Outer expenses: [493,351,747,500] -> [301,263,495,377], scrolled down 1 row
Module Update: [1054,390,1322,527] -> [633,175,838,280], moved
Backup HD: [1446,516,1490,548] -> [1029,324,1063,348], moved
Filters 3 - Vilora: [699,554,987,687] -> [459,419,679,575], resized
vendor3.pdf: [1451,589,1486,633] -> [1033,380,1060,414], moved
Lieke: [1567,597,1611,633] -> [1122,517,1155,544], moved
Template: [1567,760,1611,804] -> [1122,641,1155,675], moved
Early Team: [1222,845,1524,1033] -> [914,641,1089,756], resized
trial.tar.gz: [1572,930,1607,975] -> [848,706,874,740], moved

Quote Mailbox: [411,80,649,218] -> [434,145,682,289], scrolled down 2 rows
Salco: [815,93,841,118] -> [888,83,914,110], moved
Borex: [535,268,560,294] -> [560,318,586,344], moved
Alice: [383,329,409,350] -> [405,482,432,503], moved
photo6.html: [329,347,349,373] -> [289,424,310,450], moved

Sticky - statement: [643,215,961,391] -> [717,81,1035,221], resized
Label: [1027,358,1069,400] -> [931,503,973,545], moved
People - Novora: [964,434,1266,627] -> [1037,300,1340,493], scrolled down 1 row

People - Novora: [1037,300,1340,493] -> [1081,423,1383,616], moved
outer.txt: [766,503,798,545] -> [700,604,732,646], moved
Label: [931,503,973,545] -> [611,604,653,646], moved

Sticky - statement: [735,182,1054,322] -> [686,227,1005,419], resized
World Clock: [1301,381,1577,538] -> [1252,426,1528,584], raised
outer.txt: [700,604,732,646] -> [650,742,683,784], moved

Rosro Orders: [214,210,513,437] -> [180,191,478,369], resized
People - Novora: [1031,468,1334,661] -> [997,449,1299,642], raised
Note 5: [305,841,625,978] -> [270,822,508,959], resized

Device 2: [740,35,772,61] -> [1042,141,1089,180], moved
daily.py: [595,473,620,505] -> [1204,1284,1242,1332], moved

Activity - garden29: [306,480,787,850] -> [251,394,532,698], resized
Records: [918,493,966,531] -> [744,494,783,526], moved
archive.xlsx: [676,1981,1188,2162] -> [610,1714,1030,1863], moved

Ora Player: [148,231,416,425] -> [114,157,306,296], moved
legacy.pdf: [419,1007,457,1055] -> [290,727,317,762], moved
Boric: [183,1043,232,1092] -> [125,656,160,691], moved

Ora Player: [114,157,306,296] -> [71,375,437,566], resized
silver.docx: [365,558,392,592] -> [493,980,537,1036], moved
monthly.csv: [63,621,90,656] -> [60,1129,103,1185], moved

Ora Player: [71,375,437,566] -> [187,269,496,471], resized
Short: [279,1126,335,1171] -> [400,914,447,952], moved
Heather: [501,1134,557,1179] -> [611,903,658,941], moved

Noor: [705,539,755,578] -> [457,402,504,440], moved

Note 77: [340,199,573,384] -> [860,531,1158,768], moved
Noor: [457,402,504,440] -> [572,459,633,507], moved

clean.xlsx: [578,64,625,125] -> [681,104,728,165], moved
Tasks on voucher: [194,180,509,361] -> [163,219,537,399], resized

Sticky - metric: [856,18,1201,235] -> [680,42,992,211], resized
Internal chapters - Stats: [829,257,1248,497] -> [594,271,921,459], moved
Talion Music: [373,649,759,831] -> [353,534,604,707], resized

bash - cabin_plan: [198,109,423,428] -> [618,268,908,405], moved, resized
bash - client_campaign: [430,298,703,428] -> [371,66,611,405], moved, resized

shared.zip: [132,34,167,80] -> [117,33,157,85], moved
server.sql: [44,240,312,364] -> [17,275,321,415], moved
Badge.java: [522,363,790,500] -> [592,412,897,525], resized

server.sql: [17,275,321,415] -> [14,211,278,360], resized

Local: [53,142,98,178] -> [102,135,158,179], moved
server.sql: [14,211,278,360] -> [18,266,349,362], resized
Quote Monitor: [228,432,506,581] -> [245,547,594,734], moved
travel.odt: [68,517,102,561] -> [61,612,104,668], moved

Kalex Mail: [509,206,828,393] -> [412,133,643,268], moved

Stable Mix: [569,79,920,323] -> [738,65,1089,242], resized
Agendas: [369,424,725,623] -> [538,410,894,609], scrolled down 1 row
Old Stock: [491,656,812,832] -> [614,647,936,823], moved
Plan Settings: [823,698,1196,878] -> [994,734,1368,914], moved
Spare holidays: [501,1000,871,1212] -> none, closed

——————————

*EXERCISE DIRECTIONS*
All lines above from the one with "outer.txt: [766,503,798,545] ->" to the one with "Note 5: [305,841,625,978]", inclusive, should be copied exactly, and no other lines.

*EXERCISE ANSWER*
outer.txt: [766,503,798,545] -> [700,604,732,646], moved
Label: [931,503,973,545] -> [611,604,653,646], moved

Sticky - statement: [735,182,1054,322] -> [686,227,1005,419], resized
World Clock: [1301,381,1577,538] -> [1252,426,1528,584], raised
outer.txt: [700,604,732,646] -> [650,742,683,784], moved

Rosro Orders: [214,210,513,437] -> [180,191,478,369], resized
People - Novora: [1031,468,1334,661] -> [997,449,1299,642], raised
Note 5: [305,841,625,978] -> [270,822,508,959], resized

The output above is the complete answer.